**How to complete this task:**
All entries below are to be written out again exactly, but no picture is to be copied.

Data records START

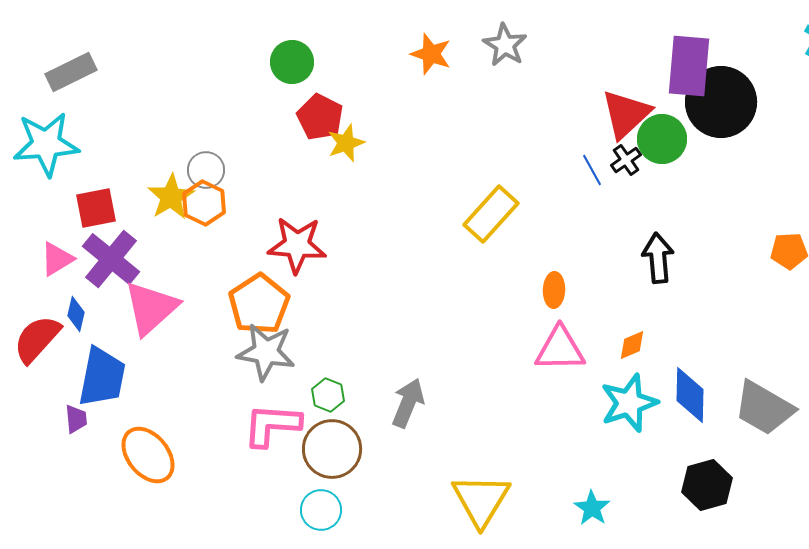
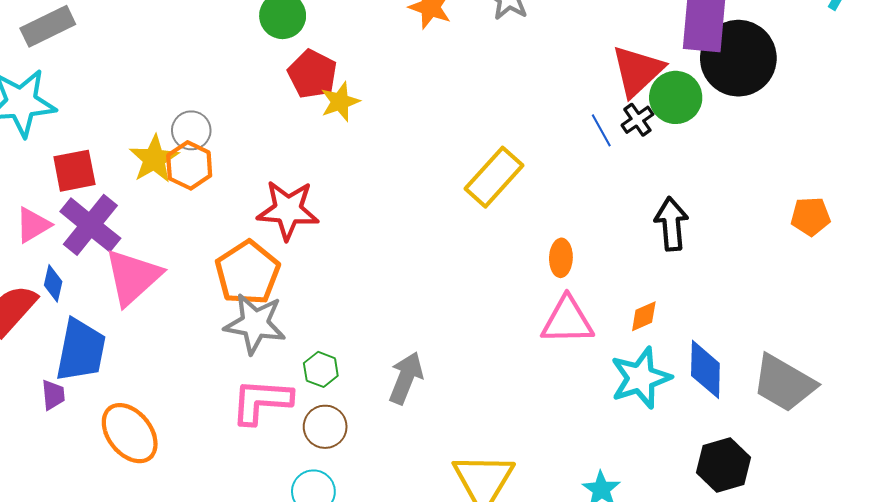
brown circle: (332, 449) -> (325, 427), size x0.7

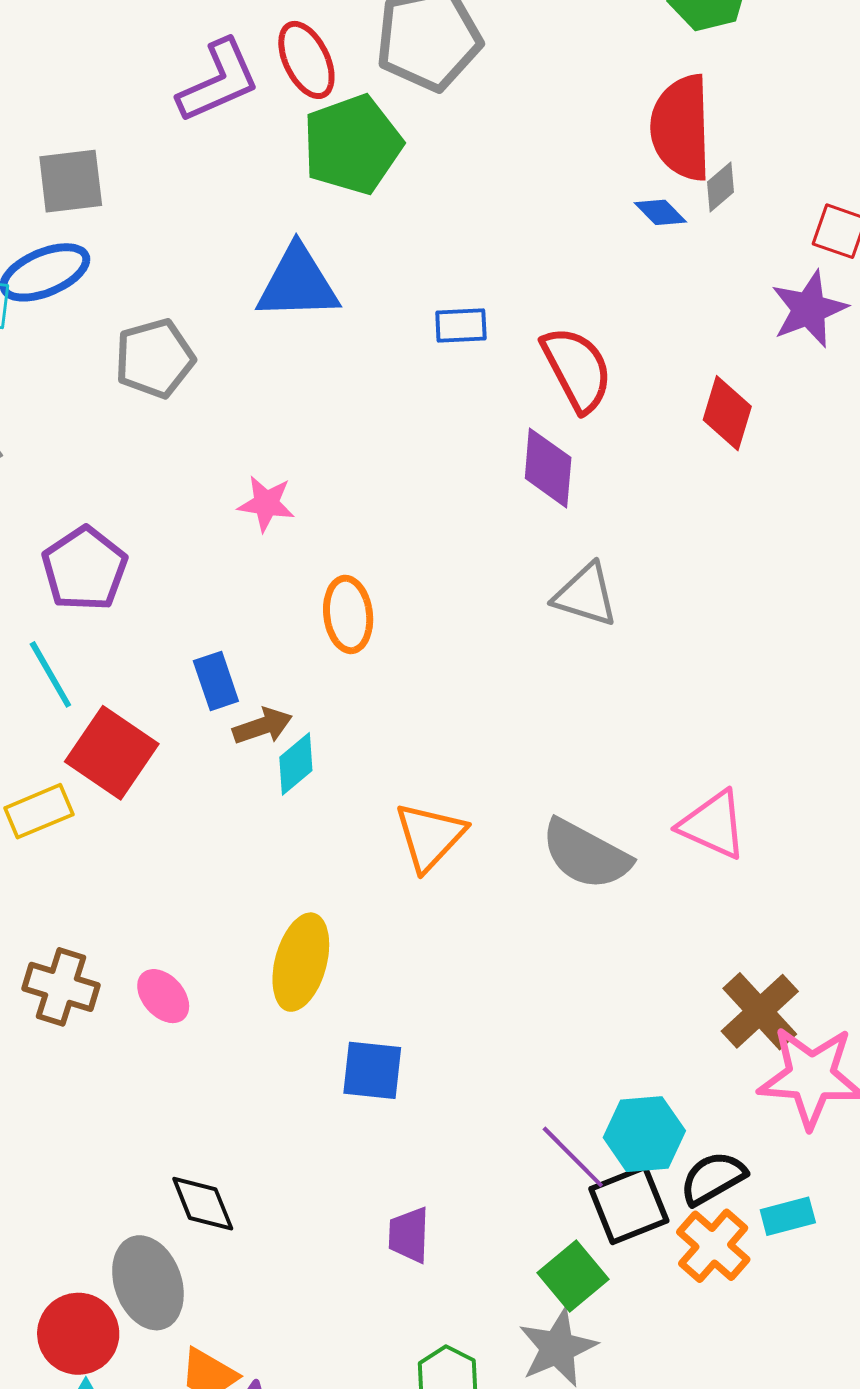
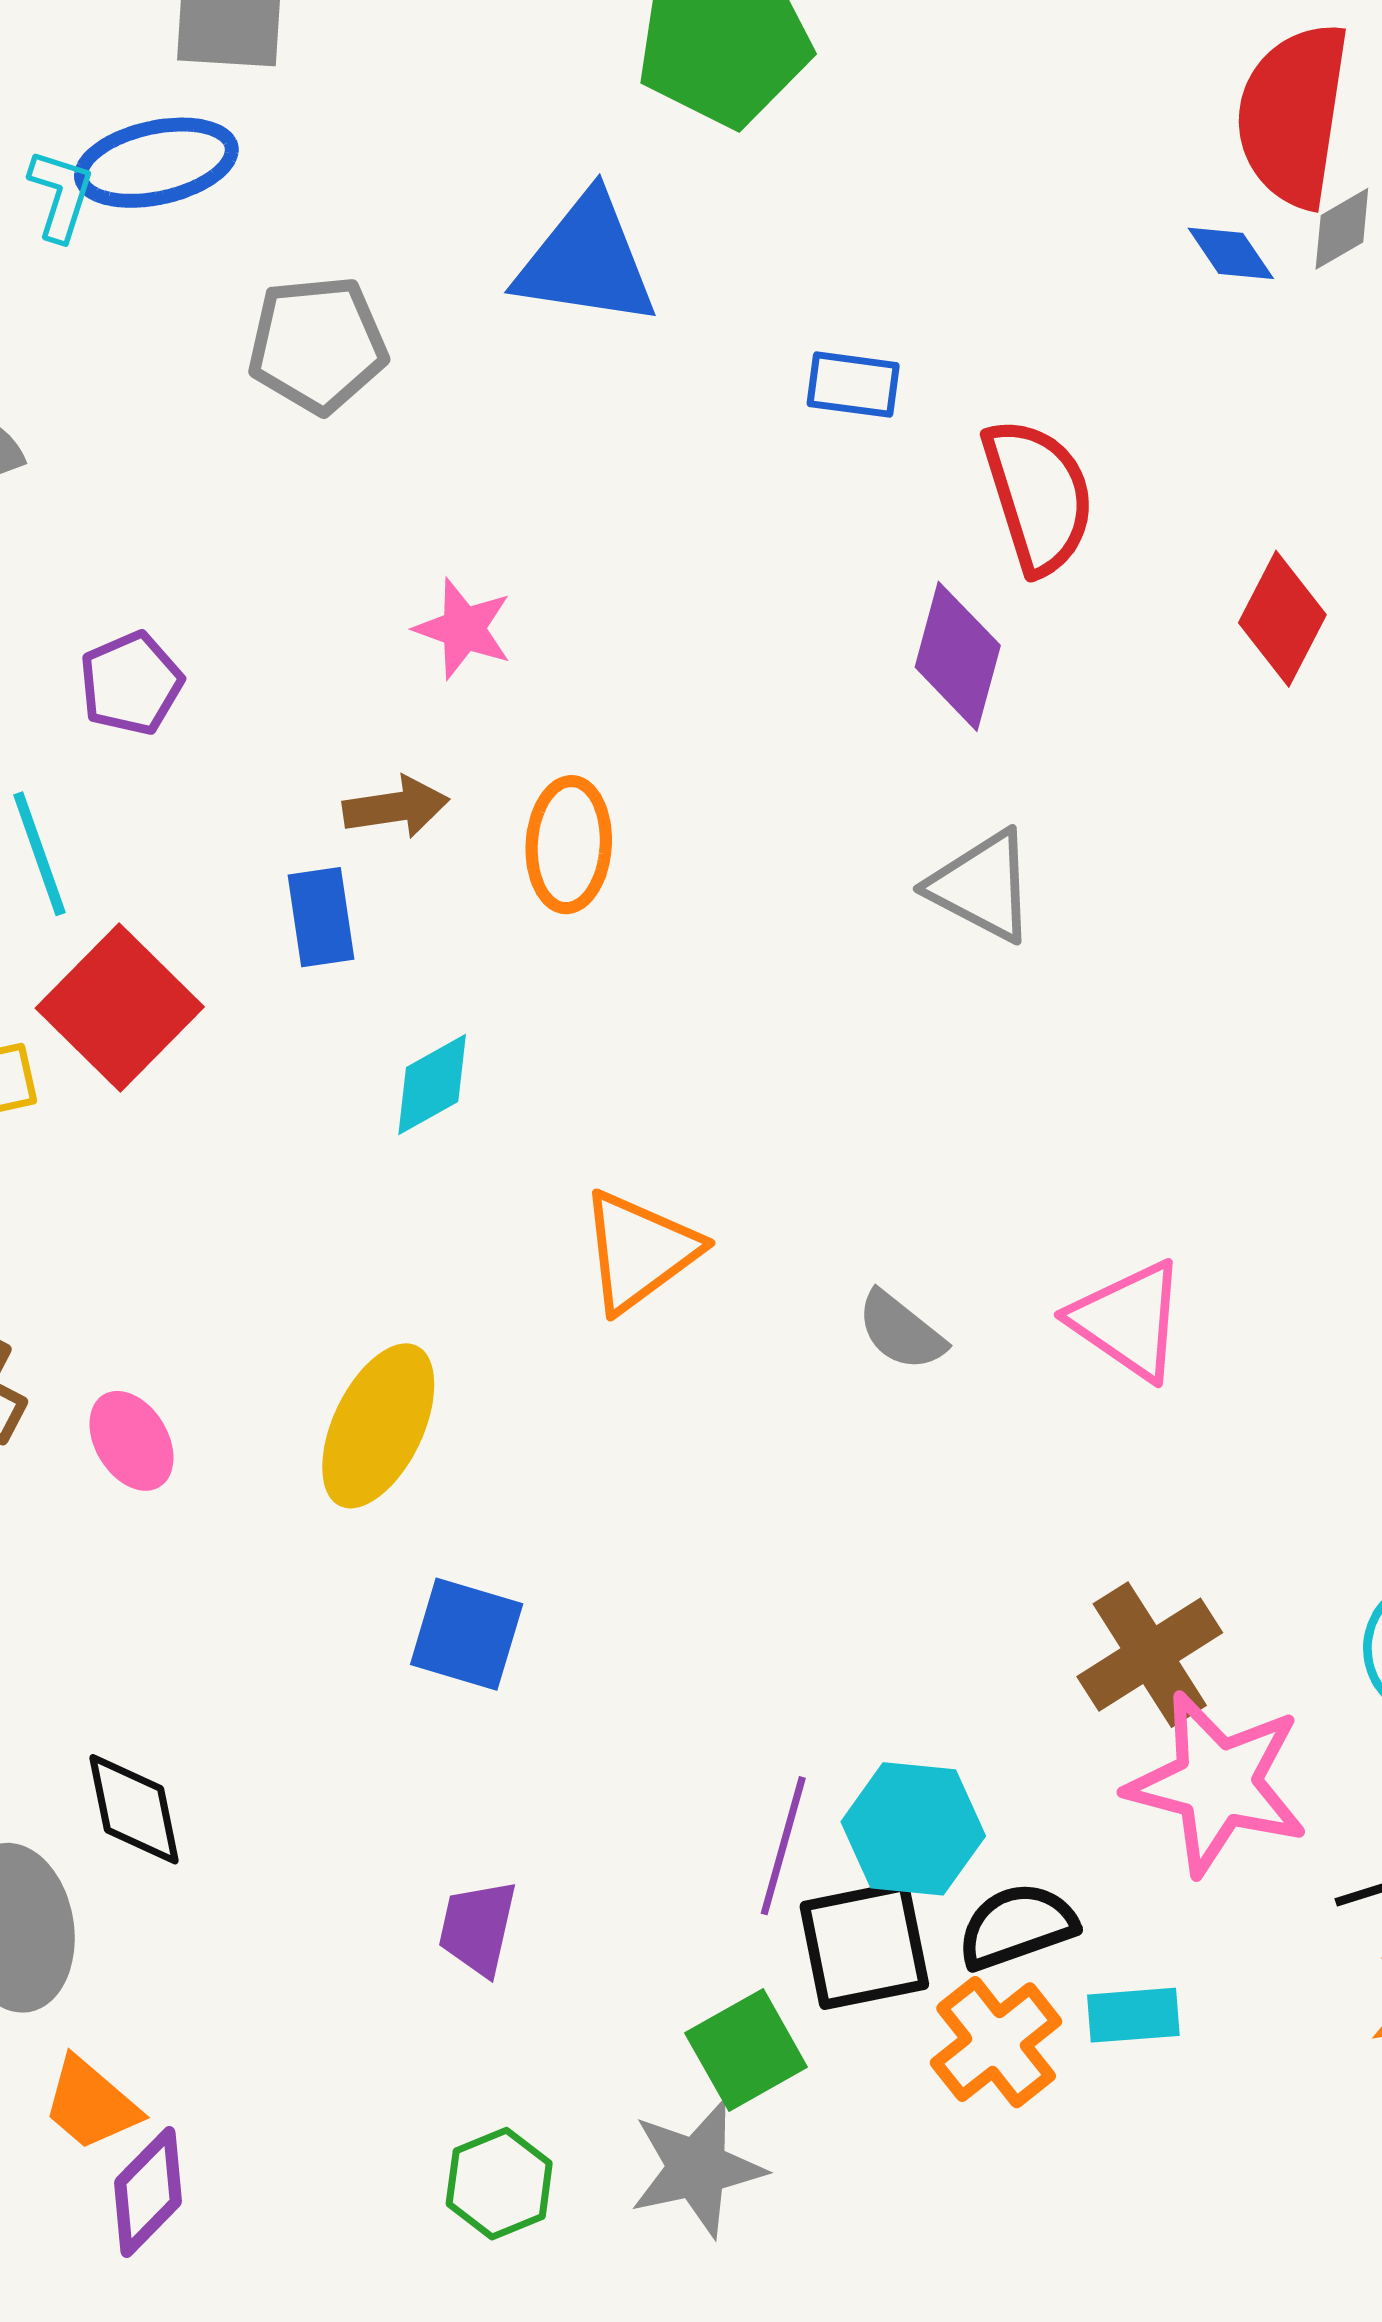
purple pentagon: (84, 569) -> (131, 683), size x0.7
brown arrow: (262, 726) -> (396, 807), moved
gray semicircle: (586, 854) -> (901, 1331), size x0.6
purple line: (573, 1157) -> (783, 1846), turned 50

Data records END

**Solution:**
brown circle: (332, 449) -> (325, 427), size x0.7

purple pentagon: (84, 569) -> (131, 683), size x0.7
brown arrow: (262, 726) -> (396, 807), moved
gray semicircle: (586, 854) -> (901, 1331), size x0.6
purple line: (573, 1157) -> (783, 1846), turned 50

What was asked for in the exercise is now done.